### Colored object listings

....

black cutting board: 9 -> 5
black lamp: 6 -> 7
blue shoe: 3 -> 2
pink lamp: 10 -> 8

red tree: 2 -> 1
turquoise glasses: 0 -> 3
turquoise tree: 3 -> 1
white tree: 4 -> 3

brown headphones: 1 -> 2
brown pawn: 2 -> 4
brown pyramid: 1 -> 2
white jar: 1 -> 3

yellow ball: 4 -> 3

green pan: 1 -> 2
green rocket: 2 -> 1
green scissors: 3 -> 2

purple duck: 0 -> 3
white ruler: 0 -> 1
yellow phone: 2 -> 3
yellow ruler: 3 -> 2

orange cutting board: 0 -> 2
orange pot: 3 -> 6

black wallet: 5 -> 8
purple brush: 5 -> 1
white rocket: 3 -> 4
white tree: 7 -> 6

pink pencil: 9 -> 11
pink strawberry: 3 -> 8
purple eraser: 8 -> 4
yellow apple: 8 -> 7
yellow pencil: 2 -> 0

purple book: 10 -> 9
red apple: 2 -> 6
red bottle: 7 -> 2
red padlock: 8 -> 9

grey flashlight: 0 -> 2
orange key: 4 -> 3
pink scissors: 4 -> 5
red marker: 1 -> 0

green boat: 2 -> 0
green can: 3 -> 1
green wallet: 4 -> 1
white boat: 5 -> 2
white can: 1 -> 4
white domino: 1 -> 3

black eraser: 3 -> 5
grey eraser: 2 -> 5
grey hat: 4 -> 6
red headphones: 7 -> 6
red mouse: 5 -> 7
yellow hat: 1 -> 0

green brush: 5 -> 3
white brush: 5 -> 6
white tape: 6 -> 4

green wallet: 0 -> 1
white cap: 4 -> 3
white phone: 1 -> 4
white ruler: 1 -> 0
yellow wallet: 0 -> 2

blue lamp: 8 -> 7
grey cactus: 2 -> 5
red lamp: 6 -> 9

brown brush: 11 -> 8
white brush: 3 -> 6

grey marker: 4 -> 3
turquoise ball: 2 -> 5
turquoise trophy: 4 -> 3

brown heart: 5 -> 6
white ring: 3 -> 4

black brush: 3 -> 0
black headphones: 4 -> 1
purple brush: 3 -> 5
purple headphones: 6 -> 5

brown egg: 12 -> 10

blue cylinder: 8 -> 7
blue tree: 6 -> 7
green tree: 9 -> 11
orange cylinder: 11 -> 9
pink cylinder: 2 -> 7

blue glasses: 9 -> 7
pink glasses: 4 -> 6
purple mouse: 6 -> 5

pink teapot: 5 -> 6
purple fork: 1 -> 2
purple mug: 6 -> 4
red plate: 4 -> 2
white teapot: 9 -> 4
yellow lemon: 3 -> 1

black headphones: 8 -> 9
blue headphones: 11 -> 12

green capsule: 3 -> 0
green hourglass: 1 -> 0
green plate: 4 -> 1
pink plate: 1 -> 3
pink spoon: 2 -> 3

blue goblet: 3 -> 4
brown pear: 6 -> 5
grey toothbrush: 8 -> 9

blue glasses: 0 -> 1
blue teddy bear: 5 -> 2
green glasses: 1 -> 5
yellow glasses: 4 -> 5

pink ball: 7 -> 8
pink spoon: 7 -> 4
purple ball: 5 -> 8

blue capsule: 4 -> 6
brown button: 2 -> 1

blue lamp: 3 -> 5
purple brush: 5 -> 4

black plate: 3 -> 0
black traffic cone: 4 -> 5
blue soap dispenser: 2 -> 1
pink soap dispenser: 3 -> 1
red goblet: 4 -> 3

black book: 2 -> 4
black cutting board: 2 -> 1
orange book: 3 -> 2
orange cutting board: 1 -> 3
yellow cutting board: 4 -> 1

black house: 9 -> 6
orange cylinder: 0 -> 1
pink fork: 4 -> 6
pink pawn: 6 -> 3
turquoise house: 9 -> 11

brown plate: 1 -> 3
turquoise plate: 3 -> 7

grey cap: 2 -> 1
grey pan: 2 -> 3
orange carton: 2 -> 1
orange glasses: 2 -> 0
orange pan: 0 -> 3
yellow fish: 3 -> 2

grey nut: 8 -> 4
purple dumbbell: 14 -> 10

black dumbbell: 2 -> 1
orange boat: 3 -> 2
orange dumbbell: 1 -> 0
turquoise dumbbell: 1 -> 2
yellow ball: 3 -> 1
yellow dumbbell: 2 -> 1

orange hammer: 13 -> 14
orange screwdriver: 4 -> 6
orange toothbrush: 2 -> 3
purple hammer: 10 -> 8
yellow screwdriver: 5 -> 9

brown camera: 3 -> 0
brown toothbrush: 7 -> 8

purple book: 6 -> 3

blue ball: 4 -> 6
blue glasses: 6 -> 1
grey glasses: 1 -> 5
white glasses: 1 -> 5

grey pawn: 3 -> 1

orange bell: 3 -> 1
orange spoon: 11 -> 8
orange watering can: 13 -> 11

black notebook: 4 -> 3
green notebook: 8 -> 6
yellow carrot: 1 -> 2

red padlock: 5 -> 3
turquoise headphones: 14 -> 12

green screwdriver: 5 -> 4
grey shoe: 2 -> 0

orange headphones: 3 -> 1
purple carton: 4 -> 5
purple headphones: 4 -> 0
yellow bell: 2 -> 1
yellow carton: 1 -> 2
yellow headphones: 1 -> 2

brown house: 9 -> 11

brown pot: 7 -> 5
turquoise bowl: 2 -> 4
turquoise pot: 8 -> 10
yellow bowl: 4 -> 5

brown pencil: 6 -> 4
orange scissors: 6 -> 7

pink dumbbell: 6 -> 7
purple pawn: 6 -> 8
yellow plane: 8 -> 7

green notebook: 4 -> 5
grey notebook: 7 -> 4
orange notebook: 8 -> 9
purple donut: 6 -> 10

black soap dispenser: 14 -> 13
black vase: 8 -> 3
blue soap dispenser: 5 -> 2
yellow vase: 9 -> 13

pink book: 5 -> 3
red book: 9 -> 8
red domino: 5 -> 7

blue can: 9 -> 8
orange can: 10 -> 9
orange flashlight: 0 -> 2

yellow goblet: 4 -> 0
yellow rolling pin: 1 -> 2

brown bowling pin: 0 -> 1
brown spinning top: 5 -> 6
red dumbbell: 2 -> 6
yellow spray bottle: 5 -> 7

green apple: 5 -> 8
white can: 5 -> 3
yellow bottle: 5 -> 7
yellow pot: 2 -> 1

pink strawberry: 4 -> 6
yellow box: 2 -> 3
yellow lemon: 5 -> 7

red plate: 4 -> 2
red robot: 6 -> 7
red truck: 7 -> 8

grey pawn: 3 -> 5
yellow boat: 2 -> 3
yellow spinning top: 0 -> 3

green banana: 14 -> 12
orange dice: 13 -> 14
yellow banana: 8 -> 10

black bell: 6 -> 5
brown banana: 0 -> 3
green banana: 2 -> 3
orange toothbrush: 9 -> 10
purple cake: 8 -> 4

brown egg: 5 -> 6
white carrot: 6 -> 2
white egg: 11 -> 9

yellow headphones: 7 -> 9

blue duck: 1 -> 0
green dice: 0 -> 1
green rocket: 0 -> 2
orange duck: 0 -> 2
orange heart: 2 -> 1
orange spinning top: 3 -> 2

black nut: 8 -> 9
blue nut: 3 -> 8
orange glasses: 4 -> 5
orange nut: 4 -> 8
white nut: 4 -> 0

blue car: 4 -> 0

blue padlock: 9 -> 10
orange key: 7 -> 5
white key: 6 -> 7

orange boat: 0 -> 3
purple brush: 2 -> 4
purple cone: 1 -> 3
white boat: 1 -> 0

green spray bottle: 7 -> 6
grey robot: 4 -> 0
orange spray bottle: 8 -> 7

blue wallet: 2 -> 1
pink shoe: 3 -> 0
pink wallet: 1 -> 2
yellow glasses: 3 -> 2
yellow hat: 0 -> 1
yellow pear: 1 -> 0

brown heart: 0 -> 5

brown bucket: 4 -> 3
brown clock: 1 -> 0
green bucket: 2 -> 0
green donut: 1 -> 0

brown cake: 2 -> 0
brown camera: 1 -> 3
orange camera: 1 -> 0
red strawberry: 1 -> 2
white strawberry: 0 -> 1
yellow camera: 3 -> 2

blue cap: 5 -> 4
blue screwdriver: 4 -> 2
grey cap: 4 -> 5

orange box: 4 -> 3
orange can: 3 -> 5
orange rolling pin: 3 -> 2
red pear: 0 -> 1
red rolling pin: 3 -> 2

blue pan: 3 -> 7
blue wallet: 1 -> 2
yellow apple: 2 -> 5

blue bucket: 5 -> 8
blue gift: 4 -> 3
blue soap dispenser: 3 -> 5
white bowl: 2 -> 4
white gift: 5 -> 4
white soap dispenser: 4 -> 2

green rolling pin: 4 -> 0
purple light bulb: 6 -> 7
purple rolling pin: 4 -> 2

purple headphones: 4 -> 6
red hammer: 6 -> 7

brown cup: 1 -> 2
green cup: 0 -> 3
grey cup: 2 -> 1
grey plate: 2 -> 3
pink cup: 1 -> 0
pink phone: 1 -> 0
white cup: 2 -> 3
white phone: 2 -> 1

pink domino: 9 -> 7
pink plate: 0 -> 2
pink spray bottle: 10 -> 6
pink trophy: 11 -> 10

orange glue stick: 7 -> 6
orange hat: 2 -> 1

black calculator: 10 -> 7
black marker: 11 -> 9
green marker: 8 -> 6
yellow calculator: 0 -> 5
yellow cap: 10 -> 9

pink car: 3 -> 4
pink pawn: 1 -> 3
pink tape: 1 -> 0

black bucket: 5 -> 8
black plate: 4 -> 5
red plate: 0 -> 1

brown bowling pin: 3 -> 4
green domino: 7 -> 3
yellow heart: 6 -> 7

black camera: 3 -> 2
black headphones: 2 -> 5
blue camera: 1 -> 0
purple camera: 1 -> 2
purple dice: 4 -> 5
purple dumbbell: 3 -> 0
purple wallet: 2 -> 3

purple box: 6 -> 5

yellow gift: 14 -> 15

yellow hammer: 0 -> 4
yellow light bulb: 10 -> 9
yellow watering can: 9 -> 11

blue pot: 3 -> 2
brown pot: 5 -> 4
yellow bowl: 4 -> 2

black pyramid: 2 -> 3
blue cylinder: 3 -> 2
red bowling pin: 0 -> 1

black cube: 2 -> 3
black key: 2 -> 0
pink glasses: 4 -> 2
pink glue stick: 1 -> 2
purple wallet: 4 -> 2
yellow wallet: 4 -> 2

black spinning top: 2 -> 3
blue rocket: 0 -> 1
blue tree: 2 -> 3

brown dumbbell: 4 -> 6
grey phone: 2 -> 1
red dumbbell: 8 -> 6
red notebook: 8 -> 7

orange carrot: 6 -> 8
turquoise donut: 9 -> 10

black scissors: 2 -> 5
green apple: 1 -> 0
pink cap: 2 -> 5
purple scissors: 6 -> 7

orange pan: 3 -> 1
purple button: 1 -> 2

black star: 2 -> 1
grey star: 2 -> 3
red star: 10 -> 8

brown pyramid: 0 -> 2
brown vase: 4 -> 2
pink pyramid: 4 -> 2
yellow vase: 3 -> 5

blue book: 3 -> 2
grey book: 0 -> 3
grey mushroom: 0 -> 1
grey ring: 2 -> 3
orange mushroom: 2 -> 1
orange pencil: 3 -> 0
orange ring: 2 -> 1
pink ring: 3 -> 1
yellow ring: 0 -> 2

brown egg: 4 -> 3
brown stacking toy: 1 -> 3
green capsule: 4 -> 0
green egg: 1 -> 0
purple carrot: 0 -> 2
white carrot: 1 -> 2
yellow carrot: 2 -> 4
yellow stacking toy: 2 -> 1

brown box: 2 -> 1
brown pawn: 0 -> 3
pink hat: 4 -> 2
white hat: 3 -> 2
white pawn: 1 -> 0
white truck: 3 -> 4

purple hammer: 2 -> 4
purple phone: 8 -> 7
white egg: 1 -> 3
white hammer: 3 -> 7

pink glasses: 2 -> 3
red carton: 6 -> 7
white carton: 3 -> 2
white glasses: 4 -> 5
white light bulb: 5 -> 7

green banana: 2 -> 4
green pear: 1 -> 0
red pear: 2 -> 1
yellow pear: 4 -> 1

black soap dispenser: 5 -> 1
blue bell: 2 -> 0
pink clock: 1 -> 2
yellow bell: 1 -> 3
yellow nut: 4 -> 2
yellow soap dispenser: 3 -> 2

....

### Exercise prompt
When a line of the records includes "boat", that line belongs in the answer.

### Solved exercise
green boat: 2 -> 0
white boat: 5 -> 2
orange boat: 3 -> 2
yellow boat: 2 -> 3
orange boat: 0 -> 3
white boat: 1 -> 0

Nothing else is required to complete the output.